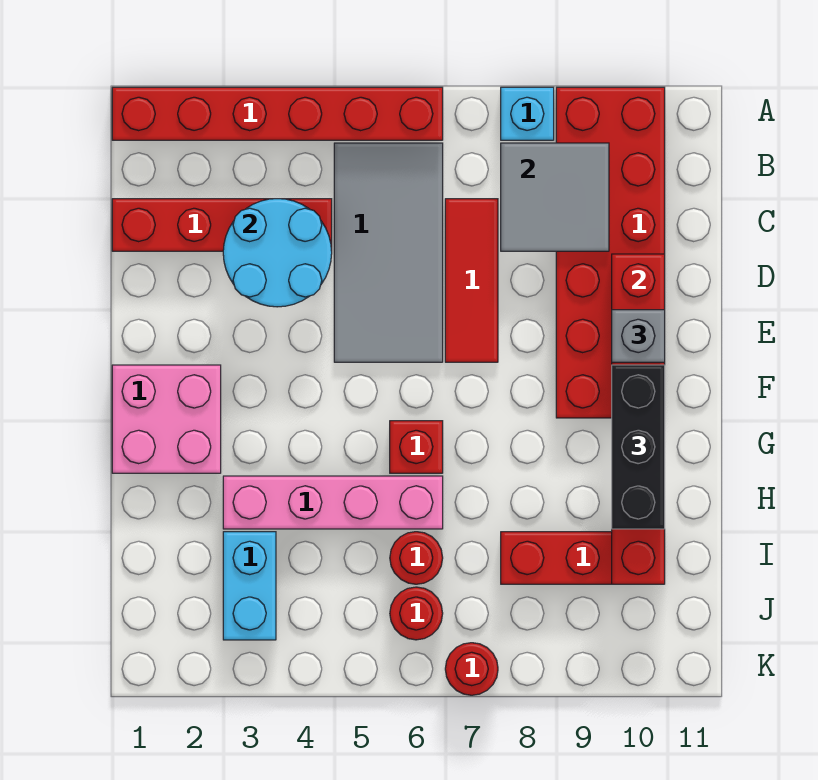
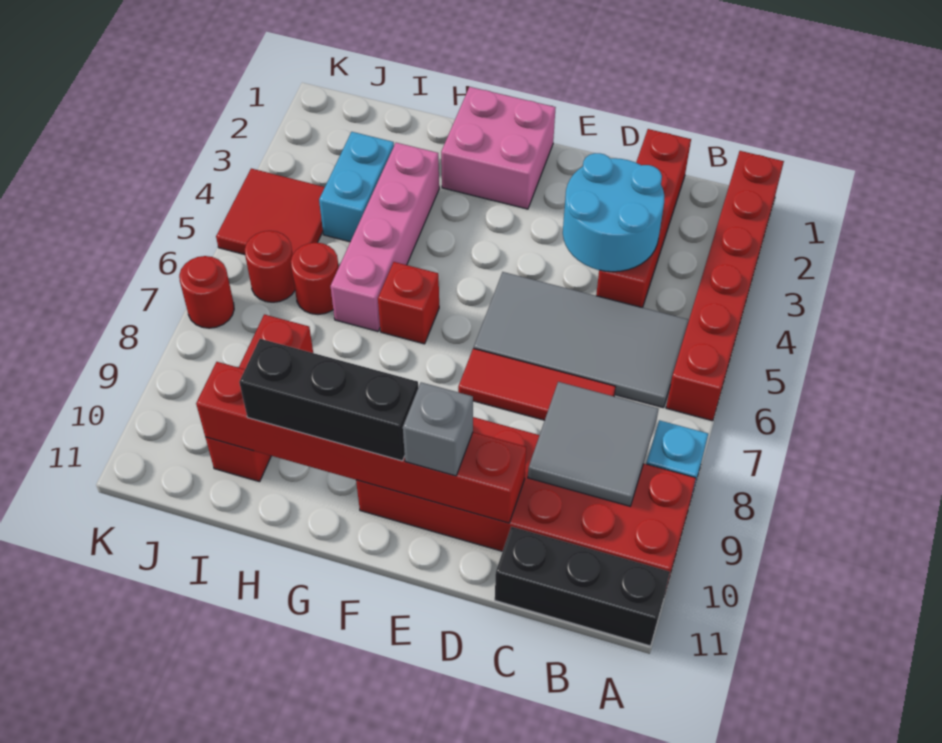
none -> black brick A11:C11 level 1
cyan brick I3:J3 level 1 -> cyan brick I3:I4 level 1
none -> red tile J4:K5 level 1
______________________________
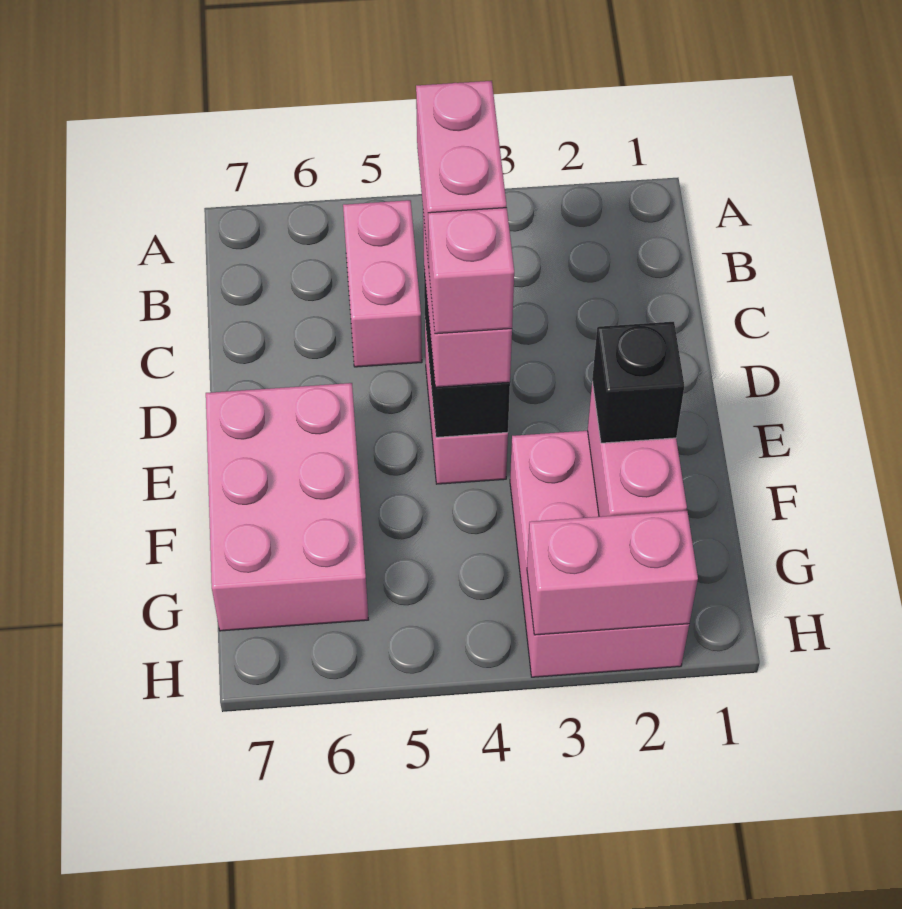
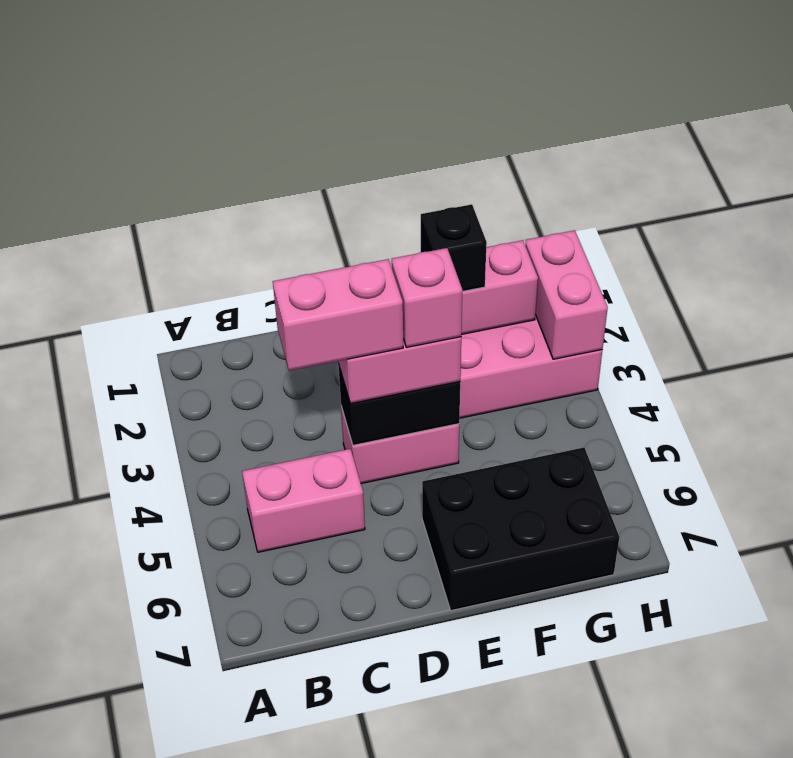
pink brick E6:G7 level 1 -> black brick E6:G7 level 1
______________________________
- [WHAT IS NEEDED]: One stretch of the lines above is wanted, from the line that contains "none -> black brick A11:C11 level 1" through the line that contains "none -> red tile J4:K5 level 1". Output it exactly.

- [WRITTEN ANSWER]:
none -> black brick A11:C11 level 1
cyan brick I3:J3 level 1 -> cyan brick I3:I4 level 1
none -> red tile J4:K5 level 1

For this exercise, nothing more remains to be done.